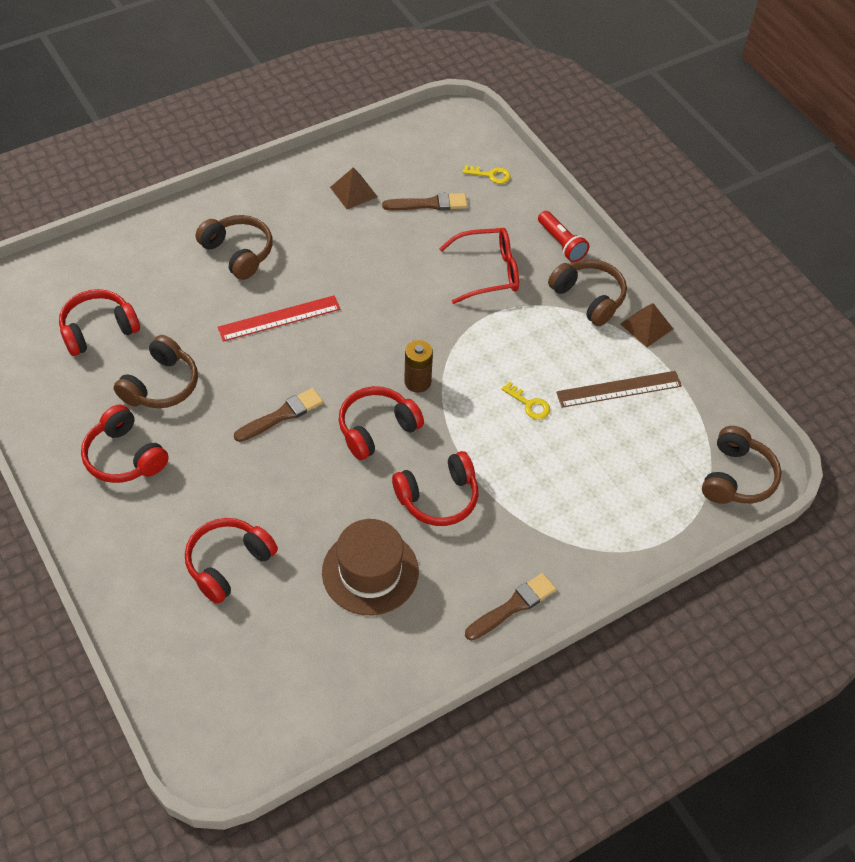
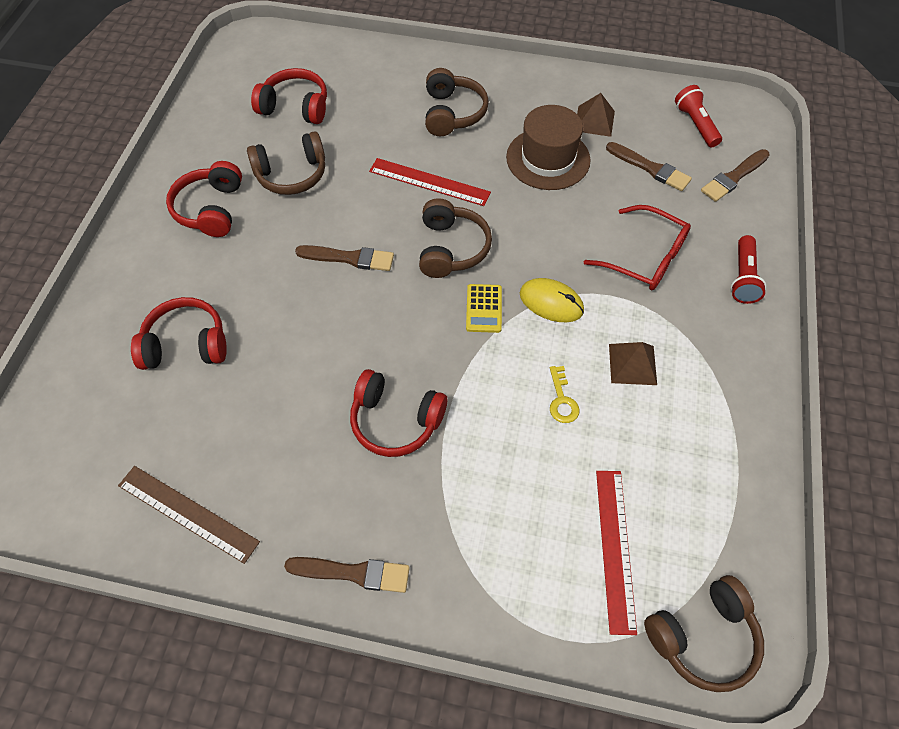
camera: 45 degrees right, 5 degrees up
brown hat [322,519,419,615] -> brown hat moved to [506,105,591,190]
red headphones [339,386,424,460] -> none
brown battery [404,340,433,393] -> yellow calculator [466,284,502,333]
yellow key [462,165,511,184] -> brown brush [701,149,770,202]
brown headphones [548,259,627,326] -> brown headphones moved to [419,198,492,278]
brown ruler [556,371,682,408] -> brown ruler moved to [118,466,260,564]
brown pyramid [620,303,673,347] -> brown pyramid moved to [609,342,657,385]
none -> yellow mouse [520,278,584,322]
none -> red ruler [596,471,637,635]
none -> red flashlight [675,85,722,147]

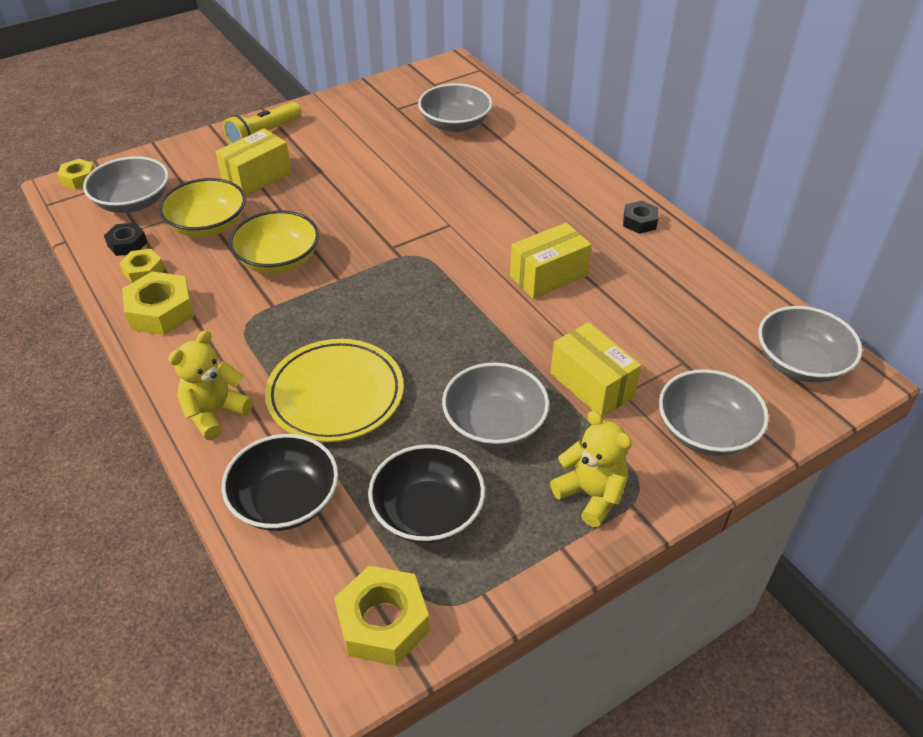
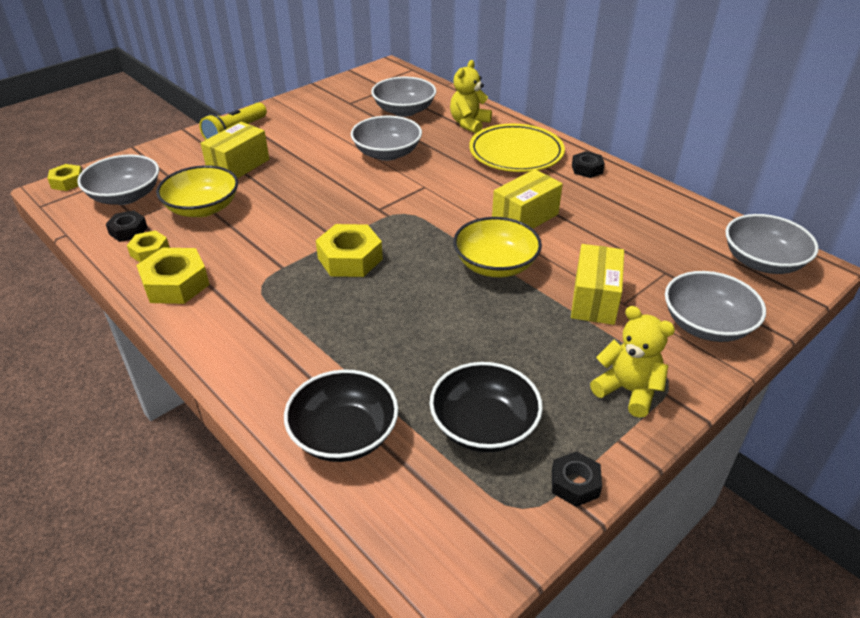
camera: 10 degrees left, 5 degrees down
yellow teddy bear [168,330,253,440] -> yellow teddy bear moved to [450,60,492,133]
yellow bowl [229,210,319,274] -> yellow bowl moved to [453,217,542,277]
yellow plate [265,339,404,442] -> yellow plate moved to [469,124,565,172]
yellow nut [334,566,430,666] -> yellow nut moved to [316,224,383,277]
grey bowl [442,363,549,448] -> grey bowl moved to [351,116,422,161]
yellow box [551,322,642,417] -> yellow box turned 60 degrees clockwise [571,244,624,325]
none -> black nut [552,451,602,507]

---

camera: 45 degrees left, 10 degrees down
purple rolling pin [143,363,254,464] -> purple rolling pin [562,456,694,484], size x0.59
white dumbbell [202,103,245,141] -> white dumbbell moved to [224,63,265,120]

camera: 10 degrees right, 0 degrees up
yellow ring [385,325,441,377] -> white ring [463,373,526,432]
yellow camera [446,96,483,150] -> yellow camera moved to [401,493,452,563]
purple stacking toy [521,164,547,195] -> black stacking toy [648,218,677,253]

• _WORK ORDER_: Of all the entries above, output exactly the lines between the one holding "yellow bowl [229,210,319,274]" and the one holding "none -> black nut [552,451,602,507]", inclusive.

• _TASK ANSWER_:
yellow bowl [229,210,319,274] -> yellow bowl moved to [453,217,542,277]
yellow plate [265,339,404,442] -> yellow plate moved to [469,124,565,172]
yellow nut [334,566,430,666] -> yellow nut moved to [316,224,383,277]
grey bowl [442,363,549,448] -> grey bowl moved to [351,116,422,161]
yellow box [551,322,642,417] -> yellow box turned 60 degrees clockwise [571,244,624,325]
none -> black nut [552,451,602,507]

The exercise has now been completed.